(Beginning of Data records)

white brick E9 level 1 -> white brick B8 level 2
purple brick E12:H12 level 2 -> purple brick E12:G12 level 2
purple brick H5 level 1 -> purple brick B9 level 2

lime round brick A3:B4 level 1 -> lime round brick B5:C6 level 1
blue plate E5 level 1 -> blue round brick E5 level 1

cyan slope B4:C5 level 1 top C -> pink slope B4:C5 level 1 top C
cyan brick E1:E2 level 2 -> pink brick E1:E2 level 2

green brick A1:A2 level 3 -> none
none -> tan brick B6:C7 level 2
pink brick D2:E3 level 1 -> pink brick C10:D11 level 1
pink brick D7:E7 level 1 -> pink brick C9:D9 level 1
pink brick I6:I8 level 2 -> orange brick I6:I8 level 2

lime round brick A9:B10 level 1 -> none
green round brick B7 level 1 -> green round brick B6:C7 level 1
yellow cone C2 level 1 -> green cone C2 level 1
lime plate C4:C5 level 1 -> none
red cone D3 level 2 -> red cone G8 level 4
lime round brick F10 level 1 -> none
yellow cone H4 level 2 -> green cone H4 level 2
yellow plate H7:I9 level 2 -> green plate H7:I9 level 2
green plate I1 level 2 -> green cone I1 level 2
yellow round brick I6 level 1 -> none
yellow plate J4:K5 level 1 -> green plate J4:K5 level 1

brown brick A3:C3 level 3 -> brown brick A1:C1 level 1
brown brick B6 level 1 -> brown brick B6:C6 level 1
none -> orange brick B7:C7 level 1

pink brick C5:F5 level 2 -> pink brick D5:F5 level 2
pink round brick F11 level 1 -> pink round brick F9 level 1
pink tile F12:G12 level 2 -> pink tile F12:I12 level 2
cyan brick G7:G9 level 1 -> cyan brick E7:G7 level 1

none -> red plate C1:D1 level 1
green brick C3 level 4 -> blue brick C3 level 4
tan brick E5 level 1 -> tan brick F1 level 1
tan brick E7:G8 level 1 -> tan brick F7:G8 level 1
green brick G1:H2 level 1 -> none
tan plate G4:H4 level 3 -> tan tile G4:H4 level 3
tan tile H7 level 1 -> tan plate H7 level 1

(End of Data records)

Output the full listing again, exactly as it stands above.

white brick E9 level 1 -> white brick B8 level 2
purple brick E12:H12 level 2 -> purple brick E12:G12 level 2
purple brick H5 level 1 -> purple brick B9 level 2

lime round brick A3:B4 level 1 -> lime round brick B5:C6 level 1
blue plate E5 level 1 -> blue round brick E5 level 1

cyan slope B4:C5 level 1 top C -> pink slope B4:C5 level 1 top C
cyan brick E1:E2 level 2 -> pink brick E1:E2 level 2

green brick A1:A2 level 3 -> none
none -> tan brick B6:C7 level 2
pink brick D2:E3 level 1 -> pink brick C10:D11 level 1
pink brick D7:E7 level 1 -> pink brick C9:D9 level 1
pink brick I6:I8 level 2 -> orange brick I6:I8 level 2

lime round brick A9:B10 level 1 -> none
green round brick B7 level 1 -> green round brick B6:C7 level 1
yellow cone C2 level 1 -> green cone C2 level 1
lime plate C4:C5 level 1 -> none
red cone D3 level 2 -> red cone G8 level 4
lime round brick F10 level 1 -> none
yellow cone H4 level 2 -> green cone H4 level 2
yellow plate H7:I9 level 2 -> green plate H7:I9 level 2
green plate I1 level 2 -> green cone I1 level 2
yellow round brick I6 level 1 -> none
yellow plate J4:K5 level 1 -> green plate J4:K5 level 1

brown brick A3:C3 level 3 -> brown brick A1:C1 level 1
brown brick B6 level 1 -> brown brick B6:C6 level 1
none -> orange brick B7:C7 level 1

pink brick C5:F5 level 2 -> pink brick D5:F5 level 2
pink round brick F11 level 1 -> pink round brick F9 level 1
pink tile F12:G12 level 2 -> pink tile F12:I12 level 2
cyan brick G7:G9 level 1 -> cyan brick E7:G7 level 1

none -> red plate C1:D1 level 1
green brick C3 level 4 -> blue brick C3 level 4
tan brick E5 level 1 -> tan brick F1 level 1
tan brick E7:G8 level 1 -> tan brick F7:G8 level 1
green brick G1:H2 level 1 -> none
tan plate G4:H4 level 3 -> tan tile G4:H4 level 3
tan tile H7 level 1 -> tan plate H7 level 1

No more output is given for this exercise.